:: INFORMATION

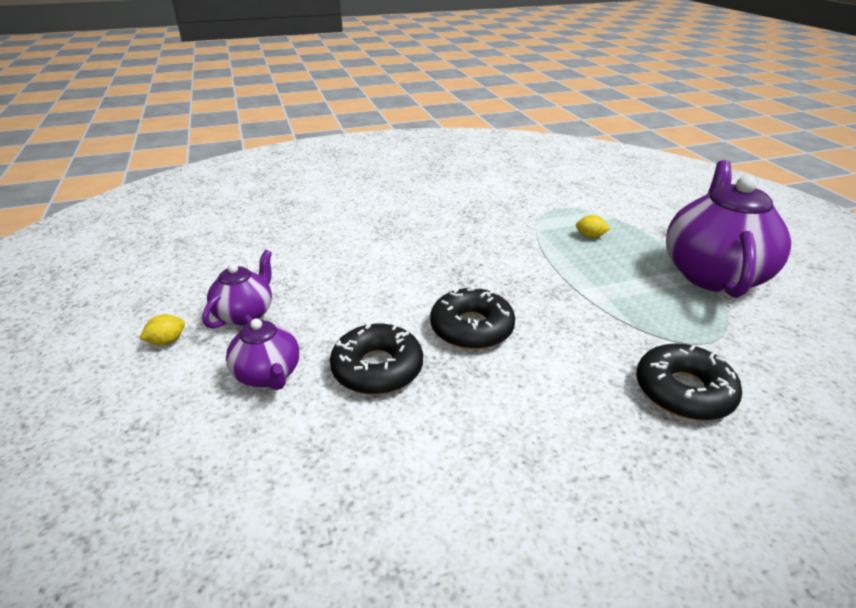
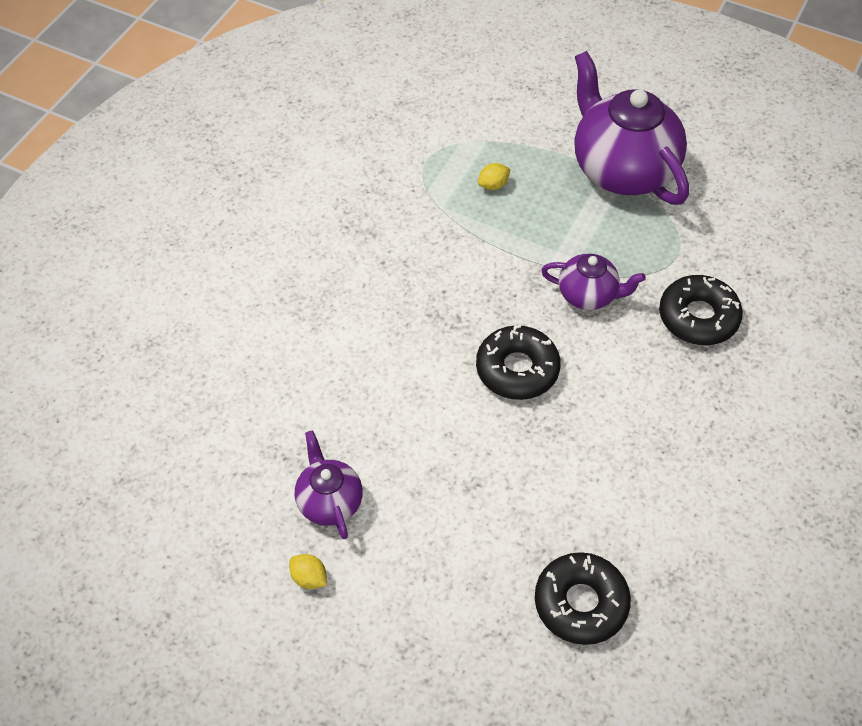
camera: 45 degrees left, 20 degrees up
(167, 341) = (309, 578): yellow lemon -> yellow lemon turned 60 degrees counterclockwise
(268, 375) = (432, 533): purple teapot -> purple teapot (588, 295)
(377, 368) = (498, 461): black donut -> black donut (581, 603)

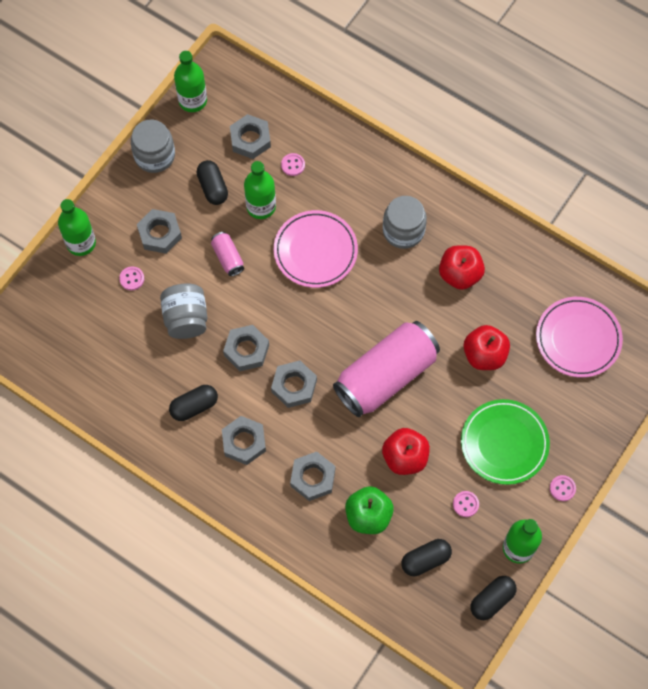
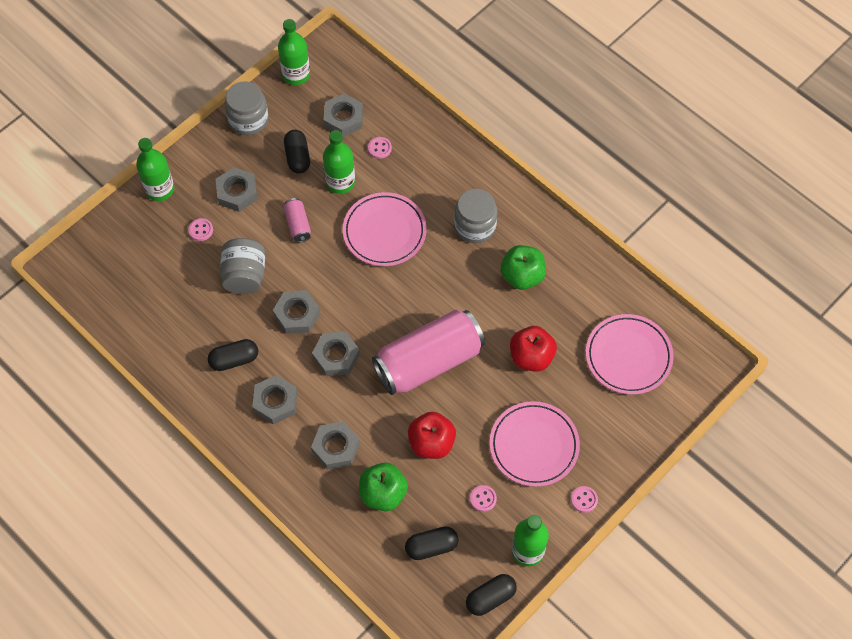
camera: 10 degrees right, 5 degrees down
(460, 274) = (522, 276): red apple -> green apple
(504, 443) = (534, 445): green plate -> pink plate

::::

> [WORK REQUIRED]: From the first line to the last, retype the entries above exactly, minus the pictures.

> [REPLY TO THE EXERCISE]:
camera: 45 degrees left, 20 degrees up
(167, 341) = (309, 578): yellow lemon -> yellow lemon turned 60 degrees counterclockwise
(268, 375) = (432, 533): purple teapot -> purple teapot (588, 295)
(377, 368) = (498, 461): black donut -> black donut (581, 603)

camera: 10 degrees right, 5 degrees down
(460, 274) = (522, 276): red apple -> green apple
(504, 443) = (534, 445): green plate -> pink plate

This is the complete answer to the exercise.